**About this task**. Here are the records. Write out exactly the lines between the one holding "pink 1x2 plate [140,375,240,431]" and the one holding "blue 1x3 slope", inclusive.

**Data records**.

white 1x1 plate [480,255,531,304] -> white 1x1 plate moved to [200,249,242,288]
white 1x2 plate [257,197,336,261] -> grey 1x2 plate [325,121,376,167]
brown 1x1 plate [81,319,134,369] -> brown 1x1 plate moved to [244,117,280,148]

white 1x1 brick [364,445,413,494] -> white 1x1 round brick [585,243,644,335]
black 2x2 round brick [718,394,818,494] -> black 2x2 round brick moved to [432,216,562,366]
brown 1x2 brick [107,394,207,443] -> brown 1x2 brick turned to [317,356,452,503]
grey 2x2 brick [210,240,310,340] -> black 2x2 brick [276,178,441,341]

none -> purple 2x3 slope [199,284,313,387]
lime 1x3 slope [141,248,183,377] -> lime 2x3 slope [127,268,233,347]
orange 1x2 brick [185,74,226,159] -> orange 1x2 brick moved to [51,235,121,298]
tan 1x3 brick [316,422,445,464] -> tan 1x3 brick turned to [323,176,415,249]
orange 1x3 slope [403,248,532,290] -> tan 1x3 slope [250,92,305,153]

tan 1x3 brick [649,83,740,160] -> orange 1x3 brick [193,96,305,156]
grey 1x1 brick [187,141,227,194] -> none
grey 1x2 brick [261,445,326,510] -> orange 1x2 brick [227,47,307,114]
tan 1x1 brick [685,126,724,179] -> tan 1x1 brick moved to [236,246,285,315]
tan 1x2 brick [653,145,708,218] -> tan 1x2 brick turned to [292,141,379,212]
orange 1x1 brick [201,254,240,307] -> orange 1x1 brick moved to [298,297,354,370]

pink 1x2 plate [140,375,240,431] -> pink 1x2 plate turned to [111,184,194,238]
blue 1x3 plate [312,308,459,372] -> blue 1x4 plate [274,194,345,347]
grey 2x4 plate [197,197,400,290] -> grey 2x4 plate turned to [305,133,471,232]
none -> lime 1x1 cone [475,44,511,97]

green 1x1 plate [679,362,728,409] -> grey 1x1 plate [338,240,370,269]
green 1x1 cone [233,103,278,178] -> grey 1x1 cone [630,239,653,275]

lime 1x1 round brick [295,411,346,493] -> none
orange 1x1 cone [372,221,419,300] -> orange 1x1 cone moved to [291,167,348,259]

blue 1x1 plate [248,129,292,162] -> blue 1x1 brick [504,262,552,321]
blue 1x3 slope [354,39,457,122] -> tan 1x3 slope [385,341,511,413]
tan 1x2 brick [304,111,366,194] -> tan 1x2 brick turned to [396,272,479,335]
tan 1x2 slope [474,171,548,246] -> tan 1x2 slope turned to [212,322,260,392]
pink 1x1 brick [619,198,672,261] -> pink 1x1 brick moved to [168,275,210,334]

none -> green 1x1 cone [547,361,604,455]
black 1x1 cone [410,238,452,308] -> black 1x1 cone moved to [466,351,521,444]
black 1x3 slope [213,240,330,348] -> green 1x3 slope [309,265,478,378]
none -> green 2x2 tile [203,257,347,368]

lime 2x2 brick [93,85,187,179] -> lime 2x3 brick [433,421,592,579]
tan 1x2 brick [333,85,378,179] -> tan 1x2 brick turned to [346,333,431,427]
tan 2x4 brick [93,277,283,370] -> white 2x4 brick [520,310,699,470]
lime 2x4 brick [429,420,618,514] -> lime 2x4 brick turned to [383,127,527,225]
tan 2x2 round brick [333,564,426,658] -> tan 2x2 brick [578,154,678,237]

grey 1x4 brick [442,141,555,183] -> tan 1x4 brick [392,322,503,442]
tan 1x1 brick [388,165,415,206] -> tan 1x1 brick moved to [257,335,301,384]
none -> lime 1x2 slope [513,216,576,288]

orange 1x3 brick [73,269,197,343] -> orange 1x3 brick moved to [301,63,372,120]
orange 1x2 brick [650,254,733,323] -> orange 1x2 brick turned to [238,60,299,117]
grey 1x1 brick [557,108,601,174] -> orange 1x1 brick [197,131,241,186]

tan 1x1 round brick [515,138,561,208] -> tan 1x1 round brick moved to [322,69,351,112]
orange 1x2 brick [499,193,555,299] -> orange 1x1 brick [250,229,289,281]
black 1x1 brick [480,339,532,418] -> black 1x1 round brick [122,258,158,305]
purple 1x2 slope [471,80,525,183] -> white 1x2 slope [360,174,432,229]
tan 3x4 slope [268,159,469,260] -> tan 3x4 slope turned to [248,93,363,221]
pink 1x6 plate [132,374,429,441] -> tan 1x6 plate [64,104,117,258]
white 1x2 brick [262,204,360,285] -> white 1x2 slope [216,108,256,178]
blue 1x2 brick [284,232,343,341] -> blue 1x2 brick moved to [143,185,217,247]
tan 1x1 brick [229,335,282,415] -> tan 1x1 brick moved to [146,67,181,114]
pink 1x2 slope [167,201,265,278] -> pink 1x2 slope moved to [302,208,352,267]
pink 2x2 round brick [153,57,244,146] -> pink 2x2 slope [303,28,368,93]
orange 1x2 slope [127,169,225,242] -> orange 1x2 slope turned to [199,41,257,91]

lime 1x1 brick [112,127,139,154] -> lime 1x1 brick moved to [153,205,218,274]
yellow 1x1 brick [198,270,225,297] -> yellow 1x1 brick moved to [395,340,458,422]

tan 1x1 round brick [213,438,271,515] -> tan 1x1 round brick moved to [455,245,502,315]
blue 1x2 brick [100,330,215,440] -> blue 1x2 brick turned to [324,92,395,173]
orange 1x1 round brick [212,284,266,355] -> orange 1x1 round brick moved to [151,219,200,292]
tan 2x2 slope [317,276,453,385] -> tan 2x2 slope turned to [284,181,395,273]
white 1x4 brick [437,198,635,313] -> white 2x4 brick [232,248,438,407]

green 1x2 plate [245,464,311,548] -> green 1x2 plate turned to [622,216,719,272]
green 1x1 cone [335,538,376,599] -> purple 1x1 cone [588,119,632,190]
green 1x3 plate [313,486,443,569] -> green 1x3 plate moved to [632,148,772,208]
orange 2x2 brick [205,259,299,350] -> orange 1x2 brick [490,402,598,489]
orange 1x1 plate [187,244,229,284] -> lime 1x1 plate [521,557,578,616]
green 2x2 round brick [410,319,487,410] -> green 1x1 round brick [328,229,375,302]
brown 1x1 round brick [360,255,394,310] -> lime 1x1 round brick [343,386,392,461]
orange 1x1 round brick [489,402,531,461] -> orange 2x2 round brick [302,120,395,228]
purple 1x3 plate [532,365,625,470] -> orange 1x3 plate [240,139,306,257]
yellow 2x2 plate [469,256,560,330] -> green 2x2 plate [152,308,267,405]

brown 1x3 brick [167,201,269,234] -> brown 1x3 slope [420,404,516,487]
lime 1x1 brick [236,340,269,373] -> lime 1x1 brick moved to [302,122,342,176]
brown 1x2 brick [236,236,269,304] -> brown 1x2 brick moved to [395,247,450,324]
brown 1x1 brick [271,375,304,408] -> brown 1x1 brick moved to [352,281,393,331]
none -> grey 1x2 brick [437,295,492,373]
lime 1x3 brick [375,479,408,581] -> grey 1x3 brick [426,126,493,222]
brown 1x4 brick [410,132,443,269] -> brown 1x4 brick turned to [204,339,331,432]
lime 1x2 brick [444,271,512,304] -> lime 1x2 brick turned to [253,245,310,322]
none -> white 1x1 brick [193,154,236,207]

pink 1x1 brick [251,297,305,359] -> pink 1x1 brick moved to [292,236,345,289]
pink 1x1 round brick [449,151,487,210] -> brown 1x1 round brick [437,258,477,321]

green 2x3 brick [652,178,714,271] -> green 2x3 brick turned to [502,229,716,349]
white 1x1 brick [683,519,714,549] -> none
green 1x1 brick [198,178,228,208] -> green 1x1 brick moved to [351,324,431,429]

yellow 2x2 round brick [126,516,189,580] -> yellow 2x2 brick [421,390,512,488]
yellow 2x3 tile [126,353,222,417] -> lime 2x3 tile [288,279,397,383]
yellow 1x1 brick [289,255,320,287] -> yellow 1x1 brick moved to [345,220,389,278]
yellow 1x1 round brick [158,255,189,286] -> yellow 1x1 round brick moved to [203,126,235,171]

**Problem solution**.
pink 1x2 plate [140,375,240,431] -> pink 1x2 plate turned to [111,184,194,238]
blue 1x3 plate [312,308,459,372] -> blue 1x4 plate [274,194,345,347]
grey 2x4 plate [197,197,400,290] -> grey 2x4 plate turned to [305,133,471,232]
none -> lime 1x1 cone [475,44,511,97]

green 1x1 plate [679,362,728,409] -> grey 1x1 plate [338,240,370,269]
green 1x1 cone [233,103,278,178] -> grey 1x1 cone [630,239,653,275]

lime 1x1 round brick [295,411,346,493] -> none
orange 1x1 cone [372,221,419,300] -> orange 1x1 cone moved to [291,167,348,259]

blue 1x1 plate [248,129,292,162] -> blue 1x1 brick [504,262,552,321]
blue 1x3 slope [354,39,457,122] -> tan 1x3 slope [385,341,511,413]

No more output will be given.